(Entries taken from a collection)
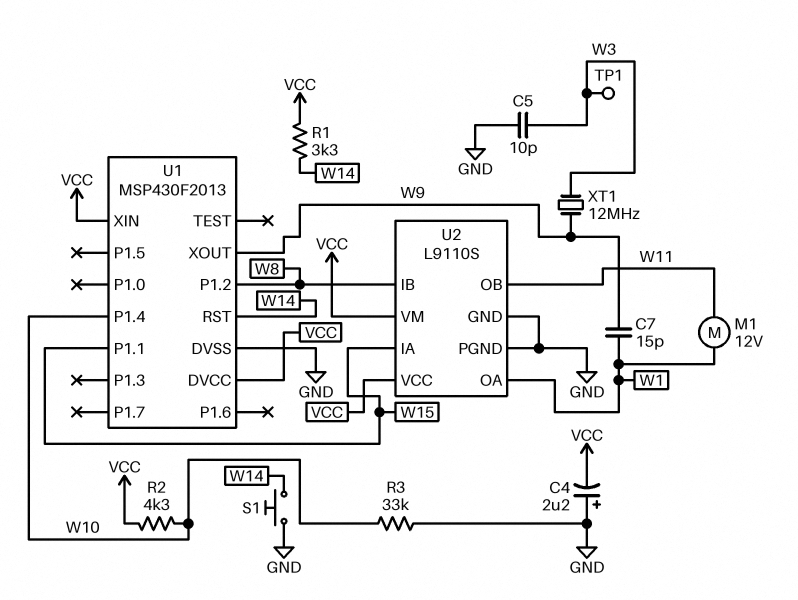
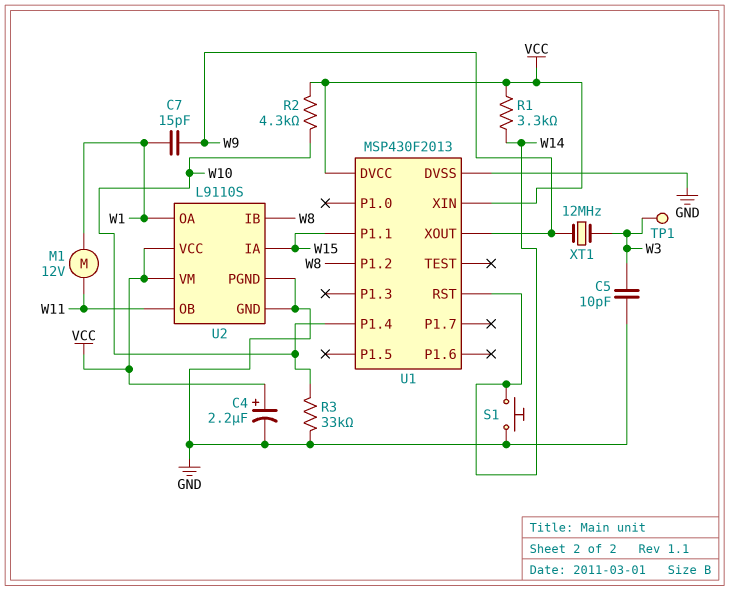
C4: 2.2uF (plus GND, minus VCC) -> 2.2uF (plus VCC, minus GND)

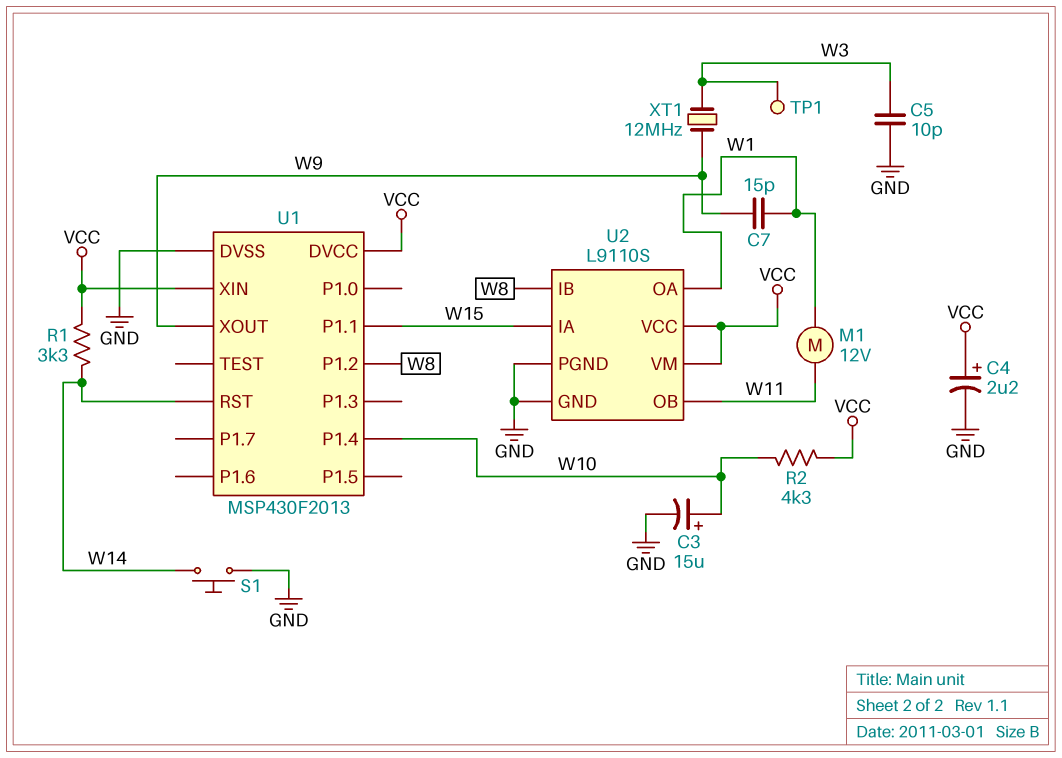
C3: none -> 15uF (plus W10, minus GND)
R3: 33k (GND, W10) -> none

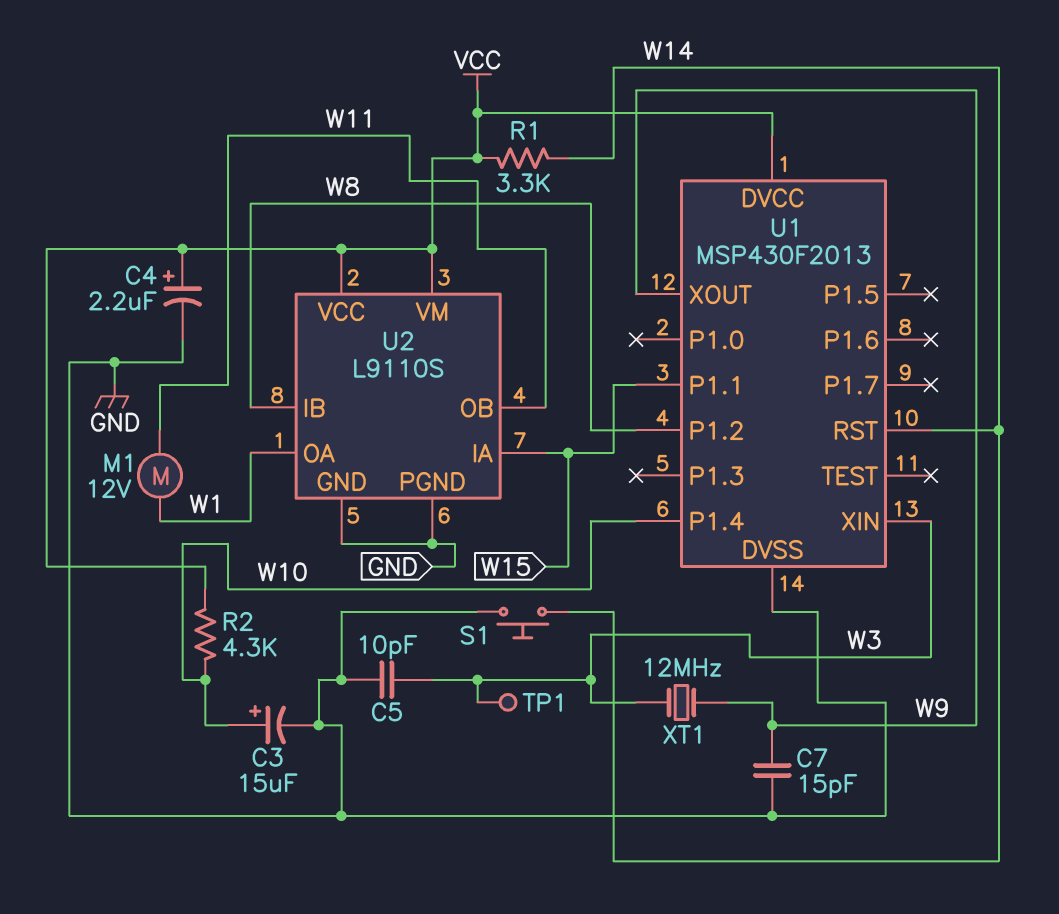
C7: 15pF (W1, W9) -> 15pF (GND, W9)
U1 pin XIN: VCC -> W3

Directions for this task: Leave out the pictures, and extract exactly the lines from the one with "C3: none -> 15uF (plus W10, minus GND)" through the end of the records, both ends included.

Solution for this task:
C3: none -> 15uF (plus W10, minus GND)
R3: 33k (GND, W10) -> none

C7: 15pF (W1, W9) -> 15pF (GND, W9)
U1 pin XIN: VCC -> W3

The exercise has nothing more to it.